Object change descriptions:
-.-.-

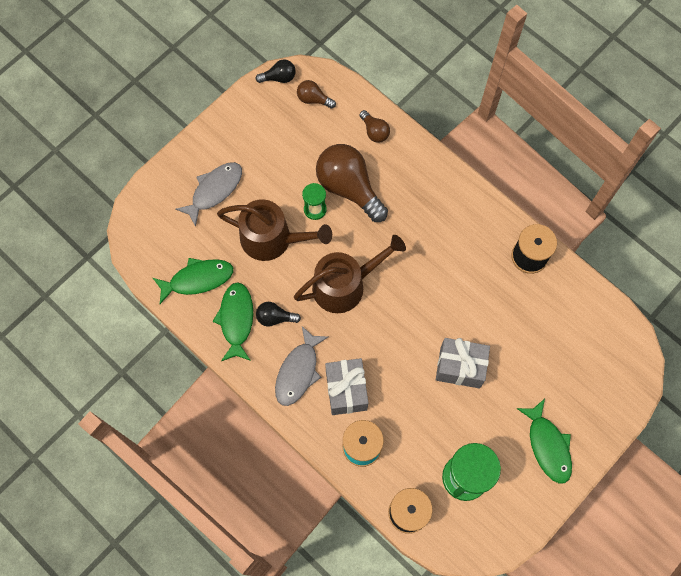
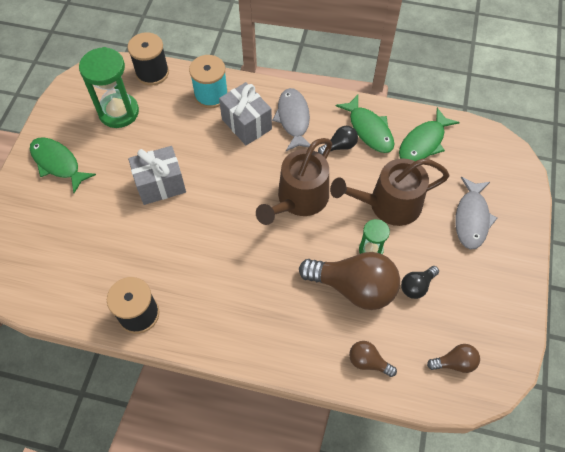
camera: 150 degrees right, 10 degrees down
black light bulb [255,59,296,83] -> black light bulb moved to [401,266,439,299]

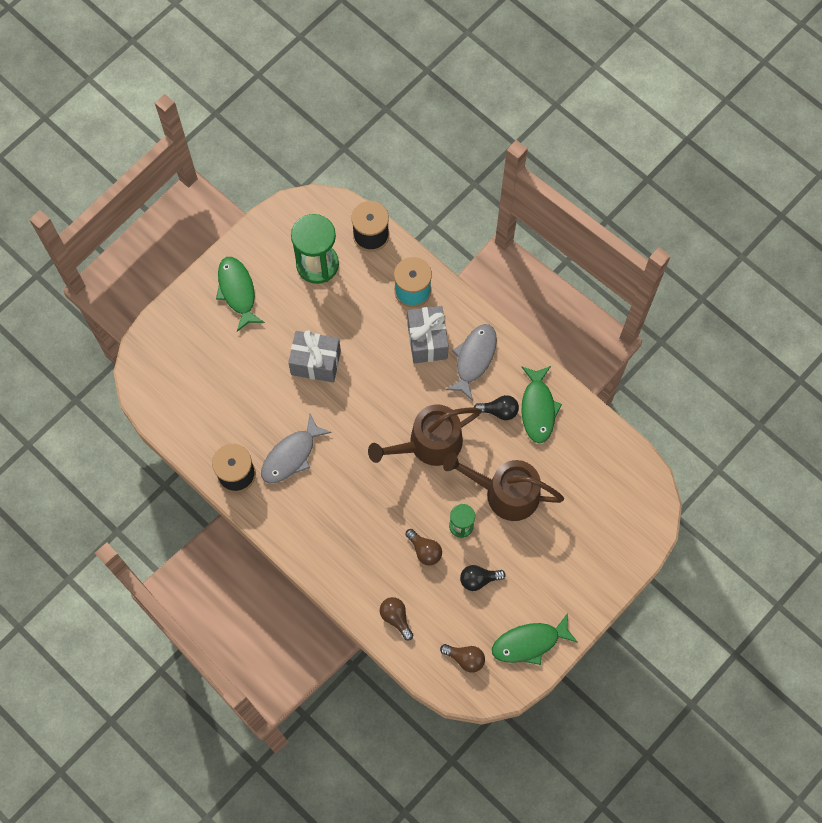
camera: 30 degrees right, 10 degrees up
brown light bulb [299,252,400,310] -> brown light bulb [405,529,442,565], size x0.48
green fish [399,108,460,161] -> green fish moved to [492,613,578,665]
grey fish [455,177,497,250] -> grey fish moved to [261,414,332,483]

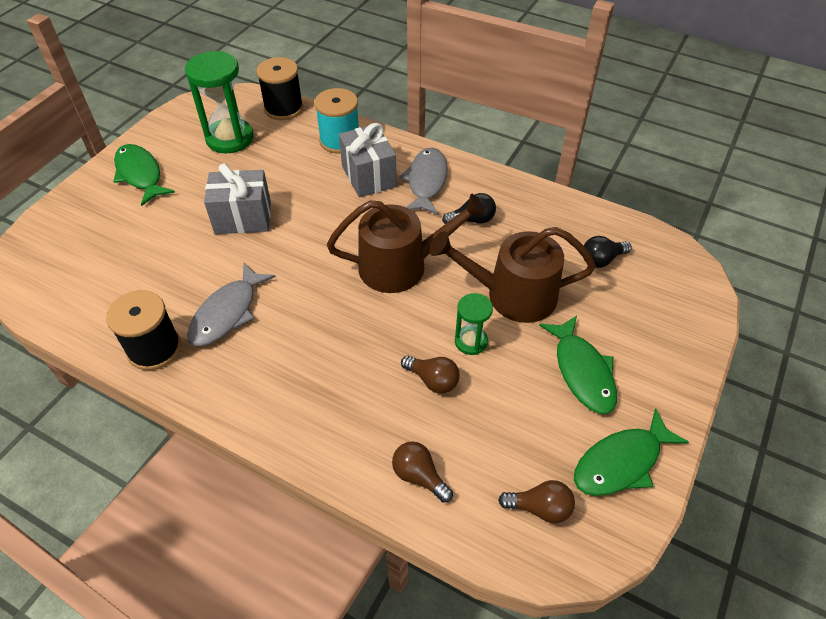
camera: 15 degrees left, 20 degrees down
brown watering can [368,404,481,466] -> brown watering can turned 150 degrees counterclockwise [327,194,487,293]
black light bulb [460,565,506,591] -> black light bulb moved to [583,236,632,268]
green fish [521,366,562,444] -> green fish moved to [539,315,617,414]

-.-.-

■ Required work ■
Retype the records verbatim, but not their images.

■ Written solution ■
camera: 150 degrees right, 10 degrees down
black light bulb [255,59,296,83] -> black light bulb moved to [401,266,439,299]

camera: 30 degrees right, 10 degrees up
brown light bulb [299,252,400,310] -> brown light bulb [405,529,442,565], size x0.48
green fish [399,108,460,161] -> green fish moved to [492,613,578,665]
grey fish [455,177,497,250] -> grey fish moved to [261,414,332,483]

camera: 15 degrees left, 20 degrees down
brown watering can [368,404,481,466] -> brown watering can turned 150 degrees counterclockwise [327,194,487,293]
black light bulb [460,565,506,591] -> black light bulb moved to [583,236,632,268]
green fish [521,366,562,444] -> green fish moved to [539,315,617,414]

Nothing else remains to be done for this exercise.